WHAT THE TASK ASKS: Go through the entries below and return every line that contains "none".

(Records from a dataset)
_____

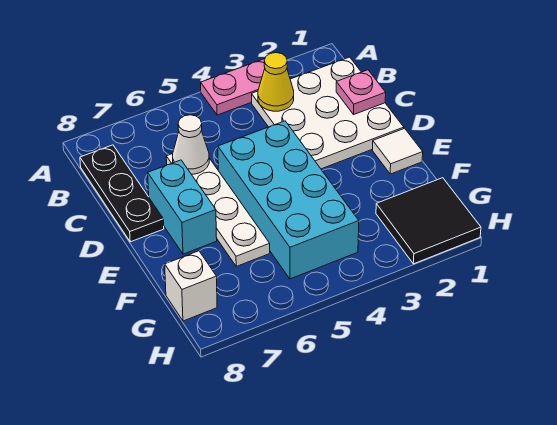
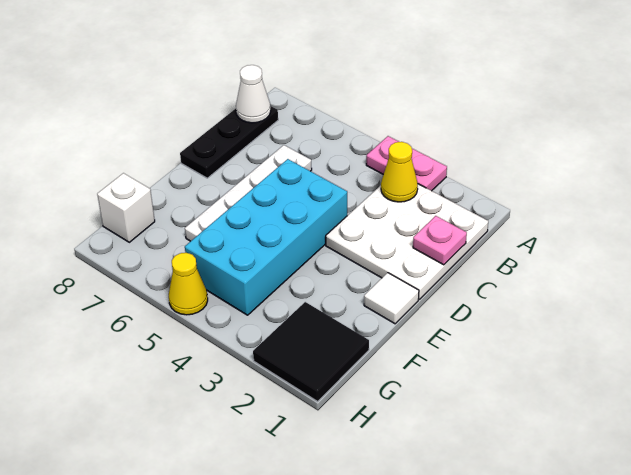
white cone C6 level 2 -> white cone B8 level 2
cyan brick D7:E7 level 1 -> none
none -> yellow cone H5 level 1

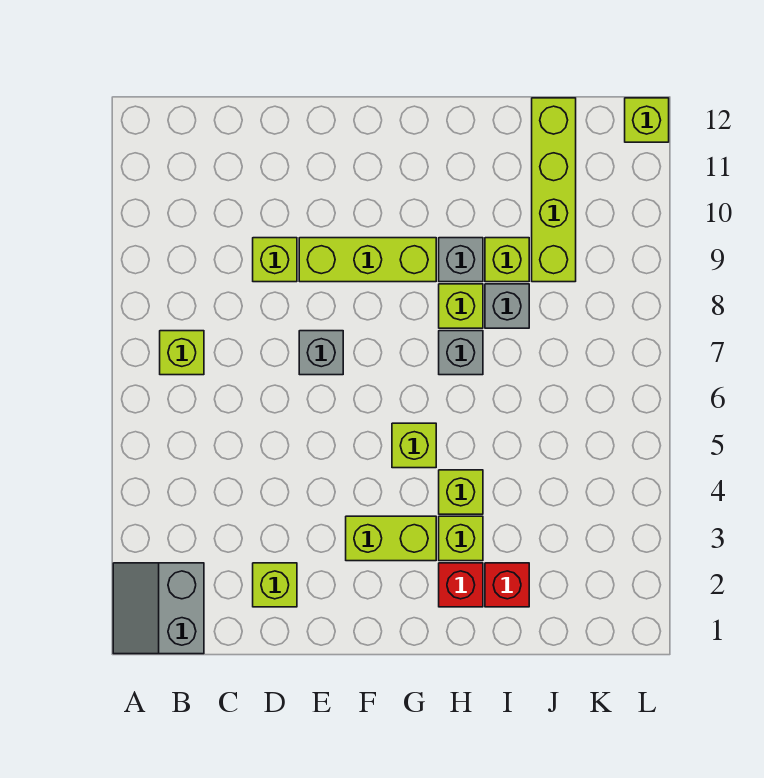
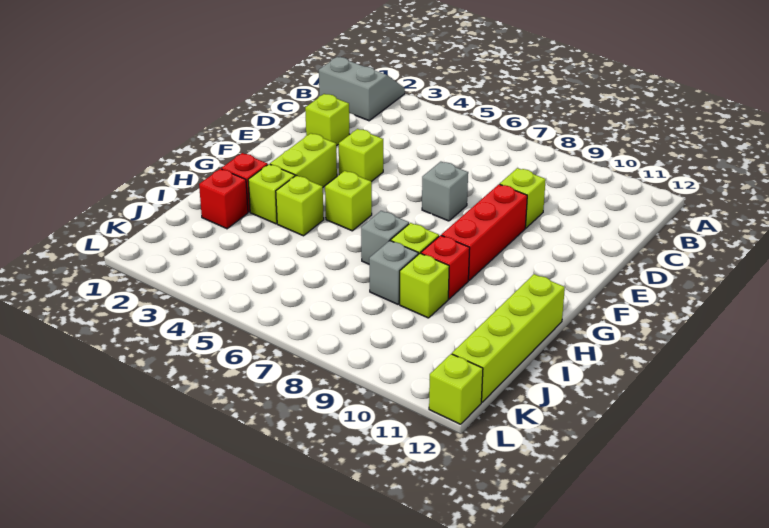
lime brick B7 level 1 -> lime brick E4 level 1
lime brick E9:G9 level 1 -> red brick E9:G9 level 1
grey brick H9 level 1 -> red brick H9 level 1
lime brick J9:J12 level 1 -> lime brick H12:K12 level 1

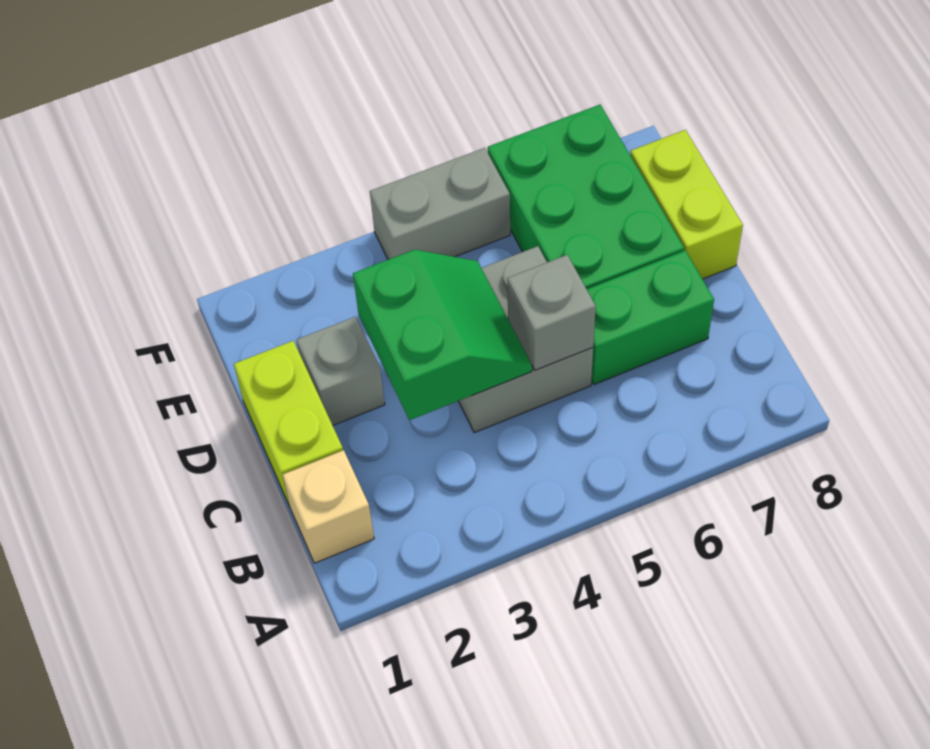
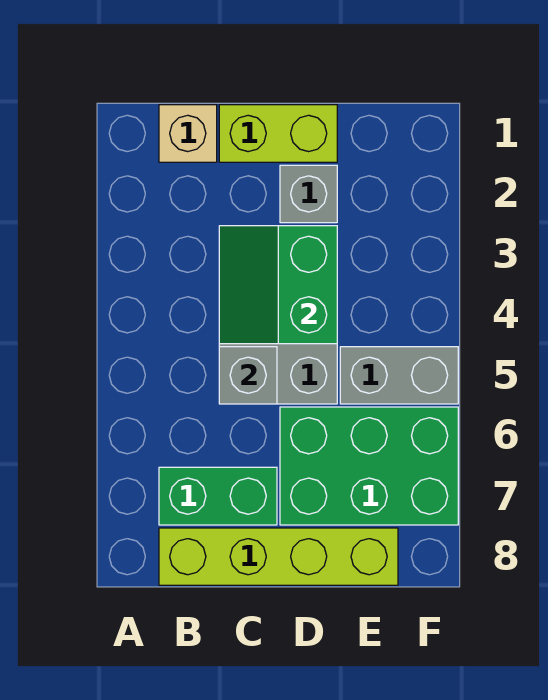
green slope C3:D4 level 2 top 3 -> green slope C3:D4 level 2 top D
green brick C6:C7 level 1 -> green brick B7:C7 level 1
lime brick D8:E8 level 1 -> lime brick B8:E8 level 1
grey brick F4:F5 level 1 -> grey brick E5:F5 level 1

_____

WRITTEN SOLUTION:
cyan brick D7:E7 level 1 -> none
none -> yellow cone H5 level 1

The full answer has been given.